MATERIAL PROVIDED Start Marker
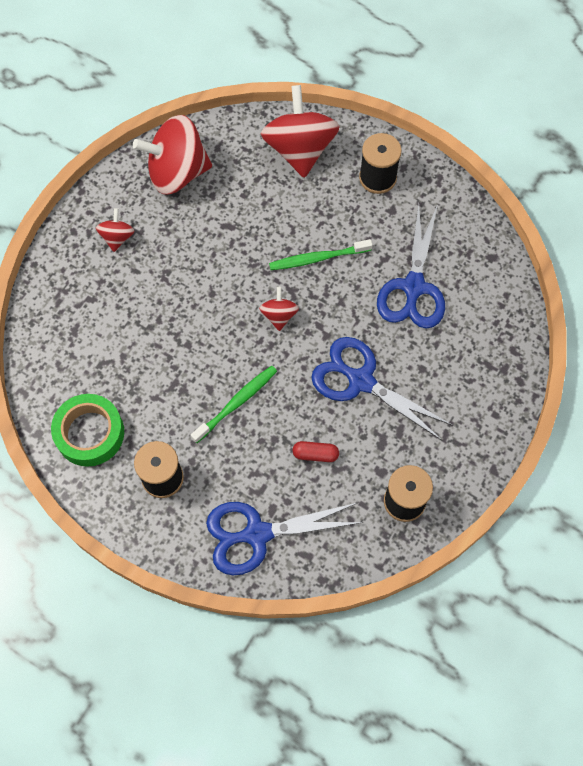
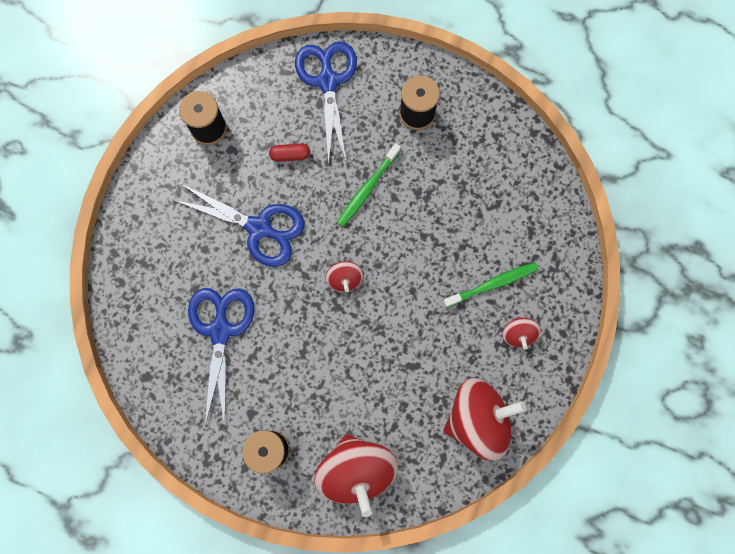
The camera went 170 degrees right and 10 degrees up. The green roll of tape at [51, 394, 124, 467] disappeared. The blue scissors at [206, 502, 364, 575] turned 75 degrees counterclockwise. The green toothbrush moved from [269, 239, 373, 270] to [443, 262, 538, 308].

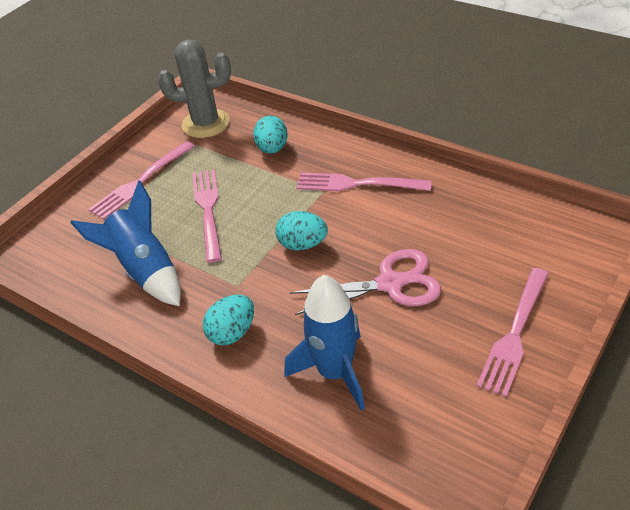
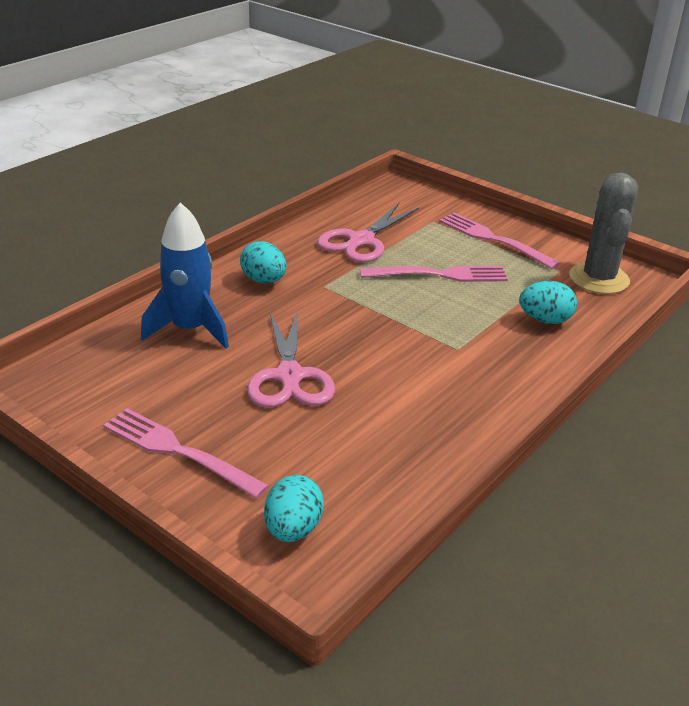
The camera went 90 degrees right and 10 degrees down. The blue toy rocket at [70, 180, 181, 306] was replaced by the rosy scissors at [317, 203, 419, 263]. The turquoise egg shape moved from [275, 211, 328, 250] to [264, 475, 324, 542]. The rosy table fork at [296, 172, 432, 191] disappeared.

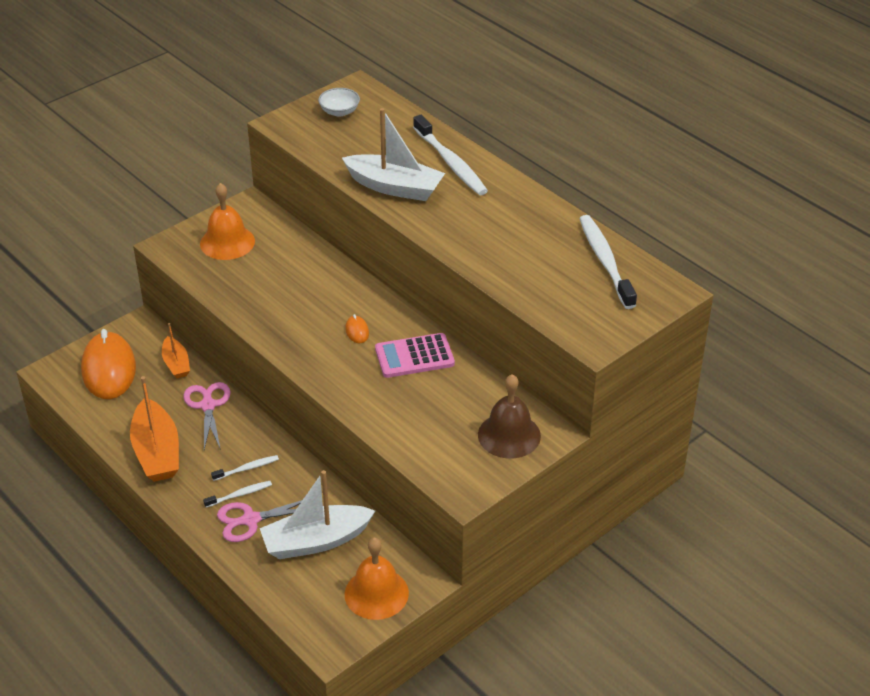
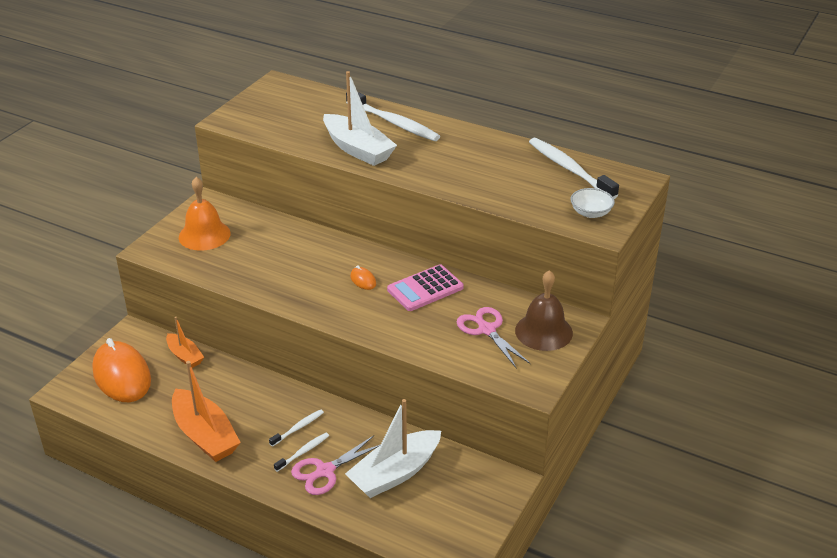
The camera went 20 degrees left and 5 degrees down. The rosy scissors moved from [183, 382, 231, 450] to [457, 307, 531, 369]. The snow-white bowl moved from [318, 88, 360, 117] to [571, 188, 615, 218]. The snow-white sailboat at [342, 108, 445, 201] turned 45 degrees clockwise. The orange-coloured bell at [345, 537, 409, 620] disappeared.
MATERIAL PROVIDED End Marker
### TASK DESCRIPTION:
Repeat the material above exactly; pictures do not belong in the copy.

### RESULT BELOW:
The camera went 170 degrees right and 10 degrees up. The green roll of tape at [51, 394, 124, 467] disappeared. The blue scissors at [206, 502, 364, 575] turned 75 degrees counterclockwise. The green toothbrush moved from [269, 239, 373, 270] to [443, 262, 538, 308].

The camera went 90 degrees right and 10 degrees down. The blue toy rocket at [70, 180, 181, 306] was replaced by the rosy scissors at [317, 203, 419, 263]. The turquoise egg shape moved from [275, 211, 328, 250] to [264, 475, 324, 542]. The rosy table fork at [296, 172, 432, 191] disappeared.

The camera went 20 degrees left and 5 degrees down. The rosy scissors moved from [183, 382, 231, 450] to [457, 307, 531, 369]. The snow-white bowl moved from [318, 88, 360, 117] to [571, 188, 615, 218]. The snow-white sailboat at [342, 108, 445, 201] turned 45 degrees clockwise. The orange-coloured bell at [345, 537, 409, 620] disappeared.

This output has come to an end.